— Stored data —
***

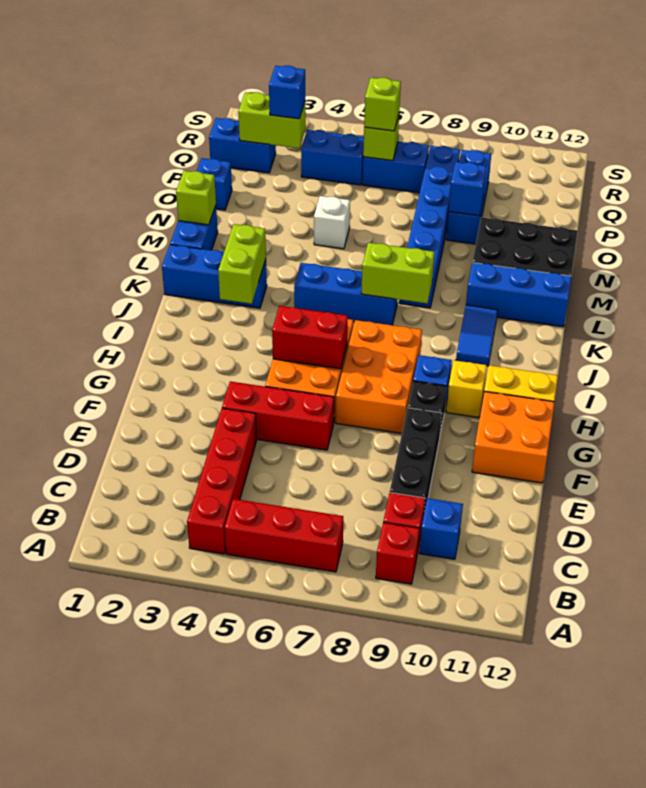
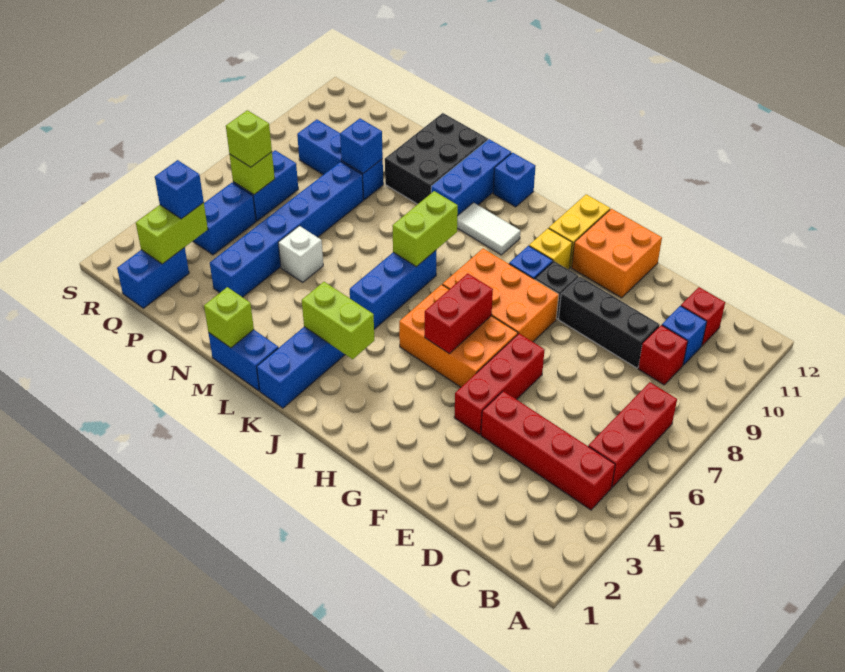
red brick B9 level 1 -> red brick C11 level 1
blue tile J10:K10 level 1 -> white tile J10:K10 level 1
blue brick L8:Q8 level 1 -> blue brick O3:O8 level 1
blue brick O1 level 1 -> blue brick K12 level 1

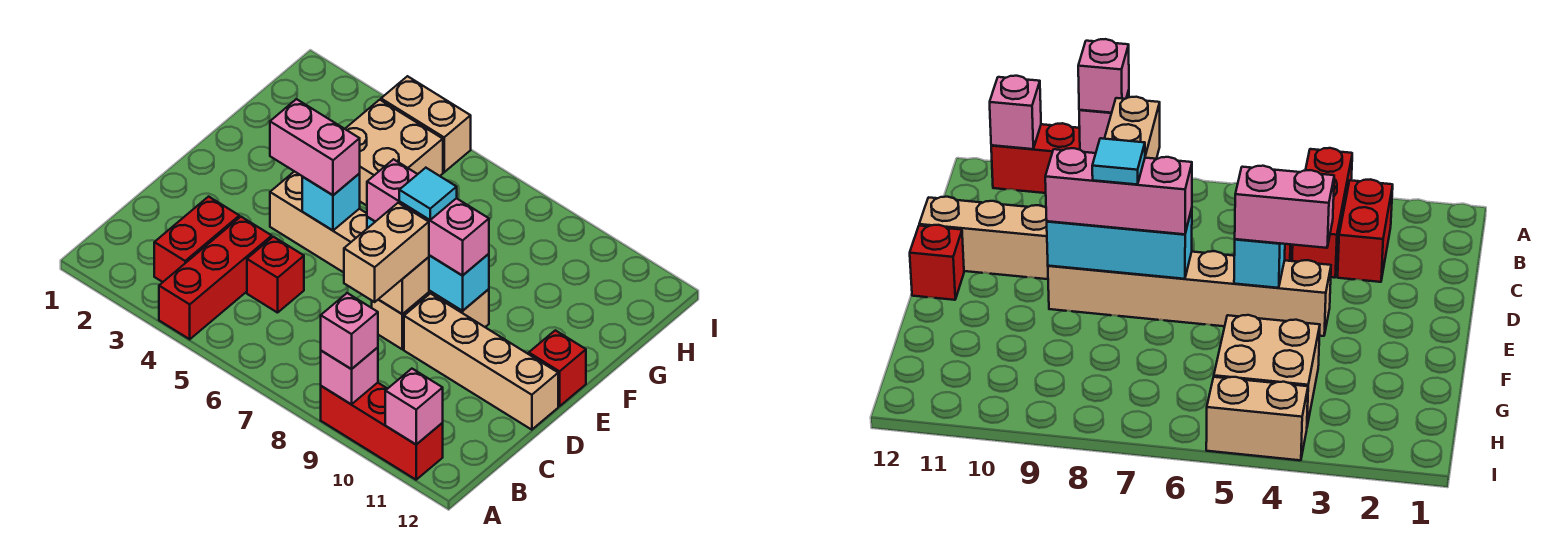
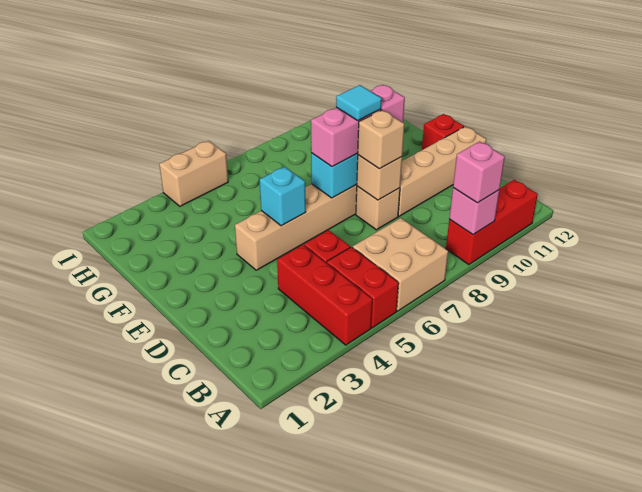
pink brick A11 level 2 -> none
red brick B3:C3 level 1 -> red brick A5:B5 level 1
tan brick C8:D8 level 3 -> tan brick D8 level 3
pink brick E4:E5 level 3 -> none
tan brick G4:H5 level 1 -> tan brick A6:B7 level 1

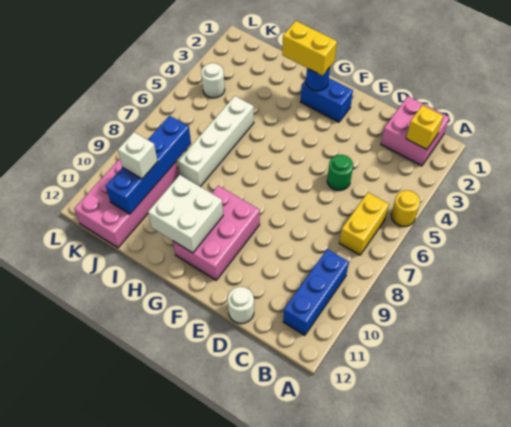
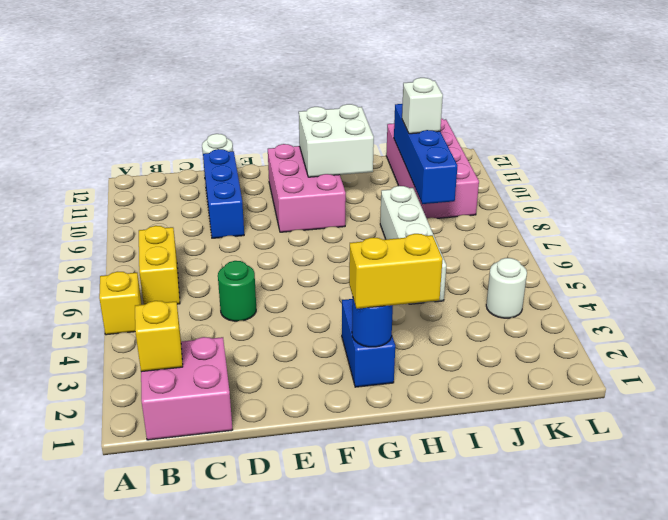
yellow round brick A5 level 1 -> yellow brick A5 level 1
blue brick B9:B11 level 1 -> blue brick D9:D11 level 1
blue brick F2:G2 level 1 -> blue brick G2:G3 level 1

***

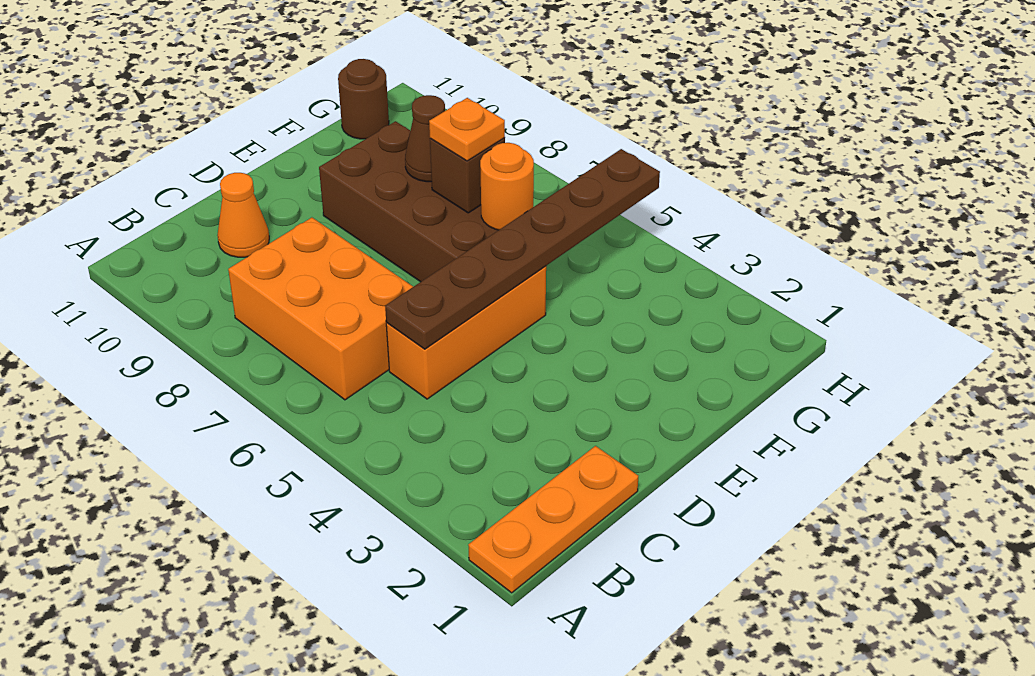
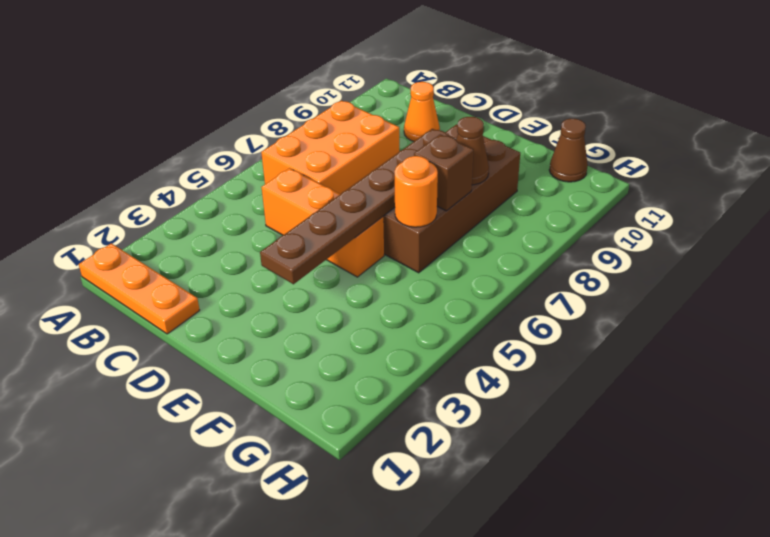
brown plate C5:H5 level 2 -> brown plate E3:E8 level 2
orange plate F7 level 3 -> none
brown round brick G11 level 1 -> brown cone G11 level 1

***

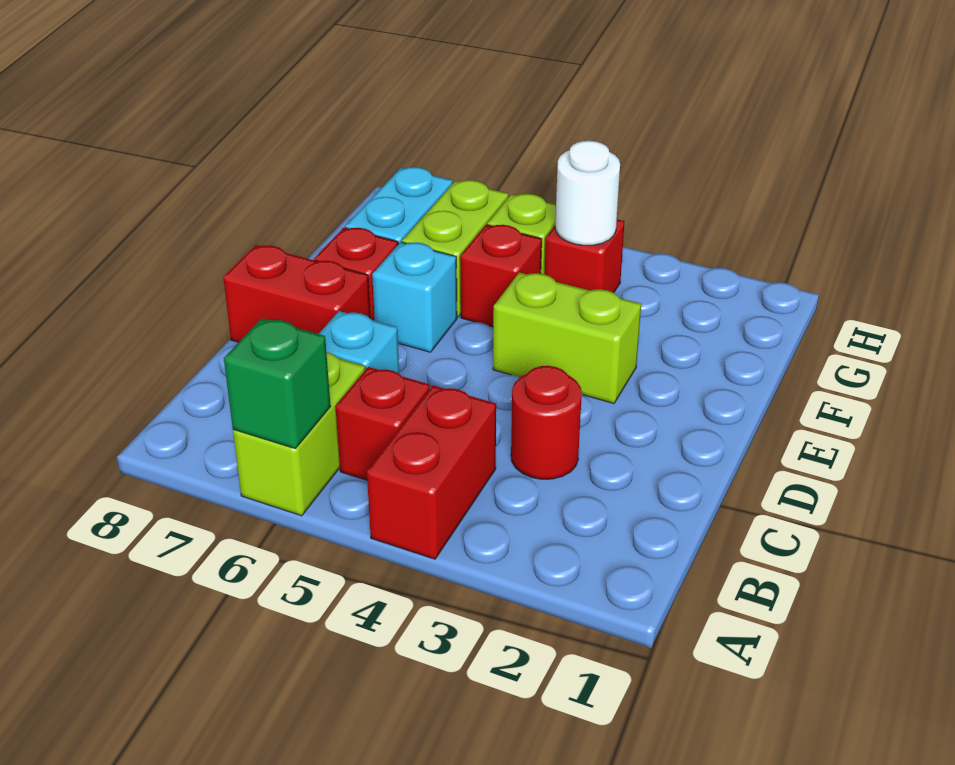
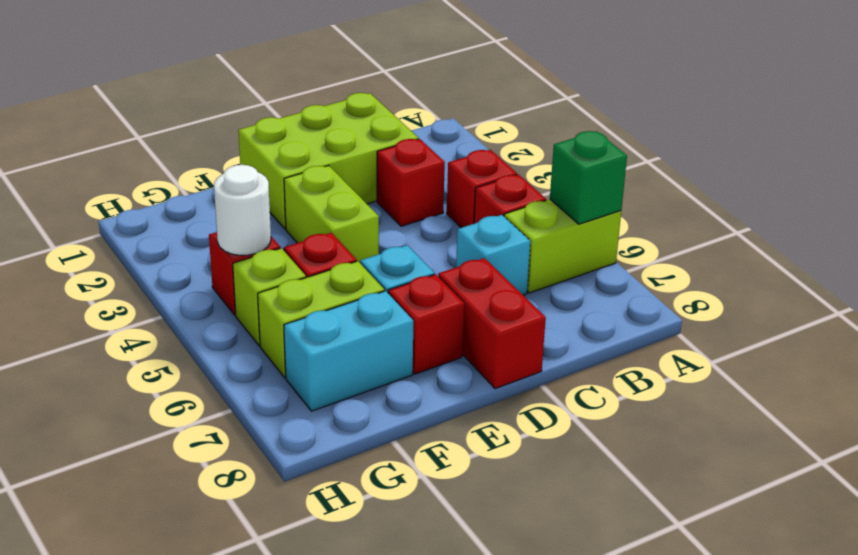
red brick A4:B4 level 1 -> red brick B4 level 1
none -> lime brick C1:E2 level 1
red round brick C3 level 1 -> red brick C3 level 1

***

— What you should do —
Among the lines above, the one with "pink brick A11 level 2 -> none" opens the part to repeat and the one with "blue brick F2:G2" closes it; repeat only that part exactly, with no pictures.

— Answer below —
pink brick A11 level 2 -> none
red brick B3:C3 level 1 -> red brick A5:B5 level 1
tan brick C8:D8 level 3 -> tan brick D8 level 3
pink brick E4:E5 level 3 -> none
tan brick G4:H5 level 1 -> tan brick A6:B7 level 1

yellow round brick A5 level 1 -> yellow brick A5 level 1
blue brick B9:B11 level 1 -> blue brick D9:D11 level 1
blue brick F2:G2 level 1 -> blue brick G2:G3 level 1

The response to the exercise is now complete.